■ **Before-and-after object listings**
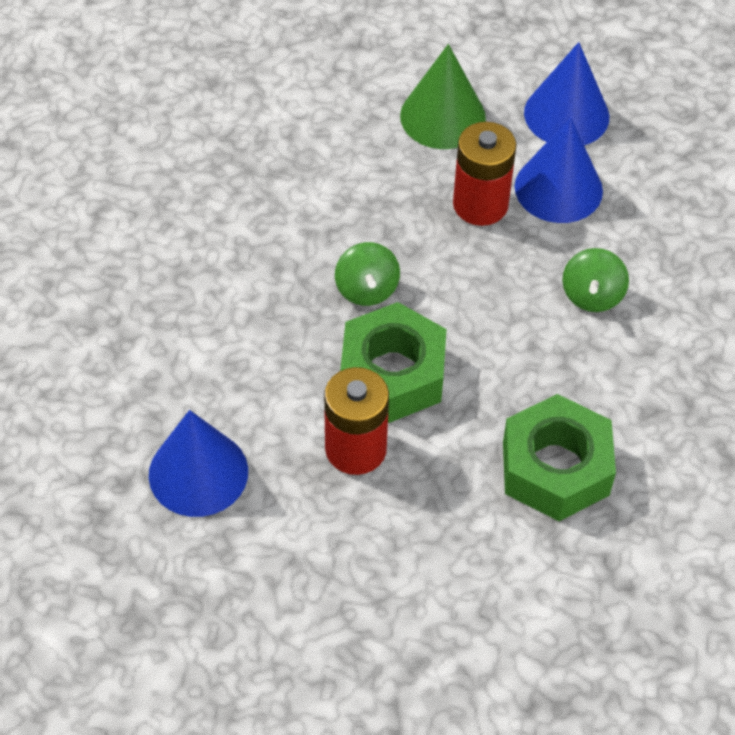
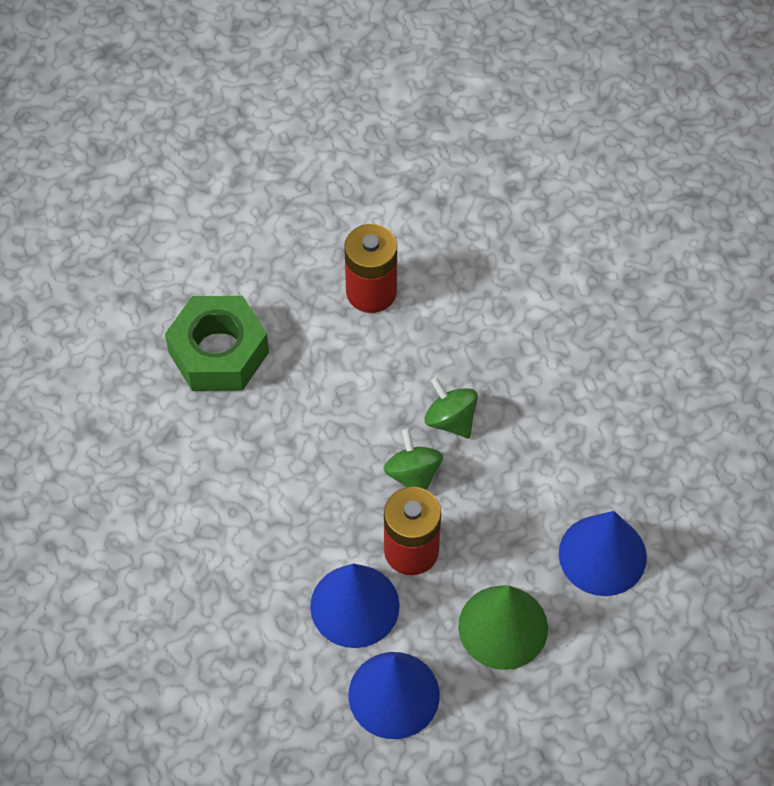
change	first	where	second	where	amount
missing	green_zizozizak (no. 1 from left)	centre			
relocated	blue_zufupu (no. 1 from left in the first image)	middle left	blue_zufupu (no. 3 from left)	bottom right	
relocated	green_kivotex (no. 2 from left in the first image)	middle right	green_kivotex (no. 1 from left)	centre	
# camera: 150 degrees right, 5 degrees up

■ **YOUR ASSIGNMENT**
Copy all the data exactly as written, but skip any picture.

■ **ANSWER BOX**
change	first	where	second	where	amount
missing	green_zizozizak (no. 1 from left)	centre			
relocated	blue_zufupu (no. 1 from left in the first image)	middle left	blue_zufupu (no. 3 from left)	bottom right	
relocated	green_kivotex (no. 2 from left in the first image)	middle right	green_kivotex (no. 1 from left)	centre	
# camera: 150 degrees right, 5 degrees up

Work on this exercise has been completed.